Exercise aim
Up to and including the line that contains "(443, 146) = (480, 263): purple", write out every line of the entries exactly, beginning with the first. Omit the pictures.

-*-

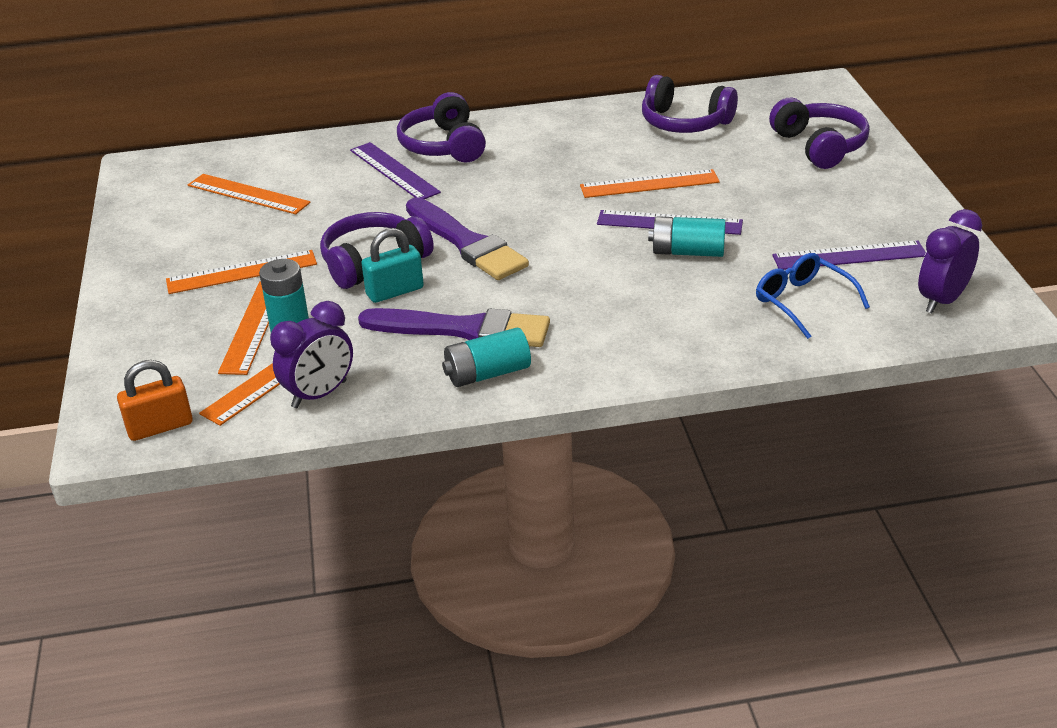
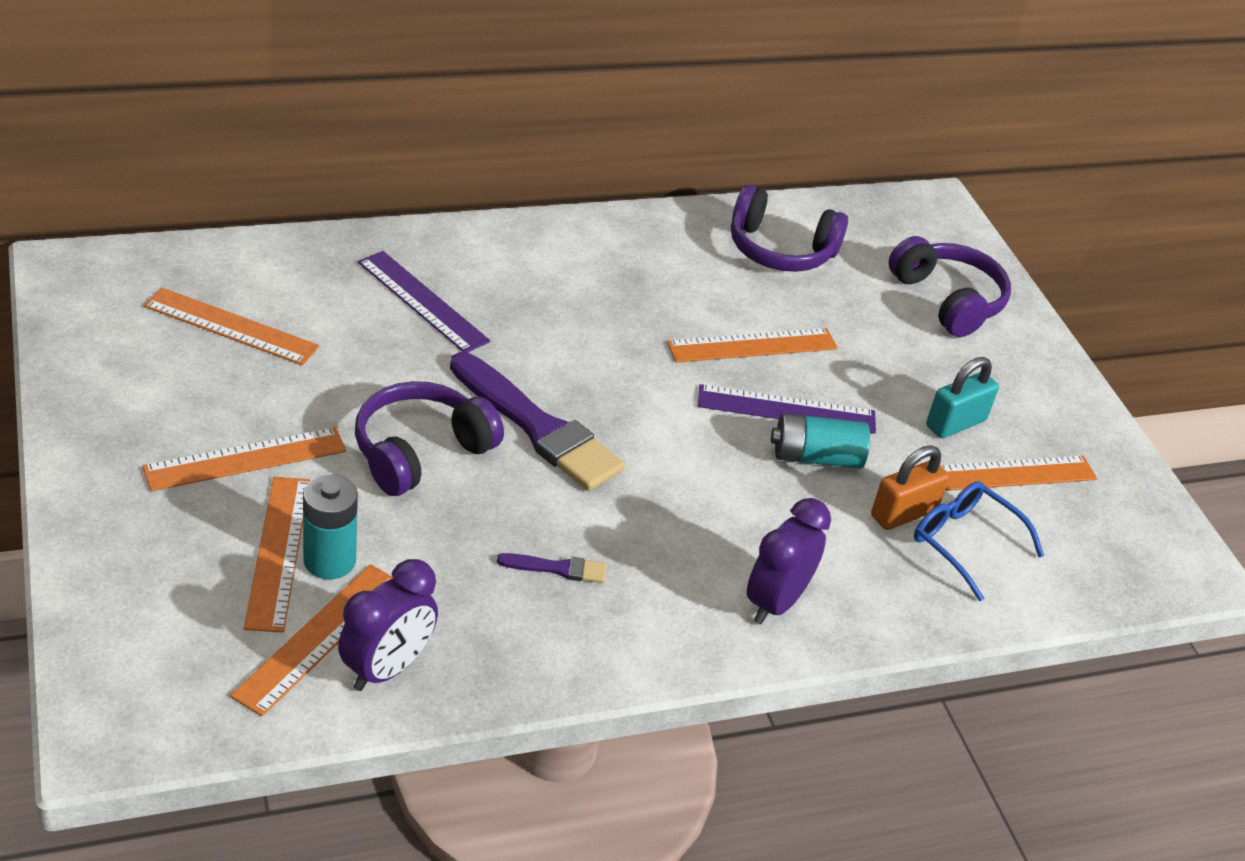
camera: 15 degrees left, 5 degrees up
(160, 427) = (179, 716): orange padlock -> orange padlock (903, 513)
(395, 291) = (457, 502): turquoise padlock -> turquoise padlock (955, 423)
(443, 146) = (480, 263): purple headphones -> none
(464, 329) = (557, 568): purple brush -> purple brush, size x0.44
(487, 373) = (599, 641): turquoise battery -> none
(849, 255) = (1007, 474): purple ruler -> orange ruler
(942, 300) = (1123, 548): purple clock -> purple clock (775, 602)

-*-

Exercise output
camera: 15 degrees left, 5 degrees up
(160, 427) = (179, 716): orange padlock -> orange padlock (903, 513)
(395, 291) = (457, 502): turquoise padlock -> turquoise padlock (955, 423)
(443, 146) = (480, 263): purple headphones -> none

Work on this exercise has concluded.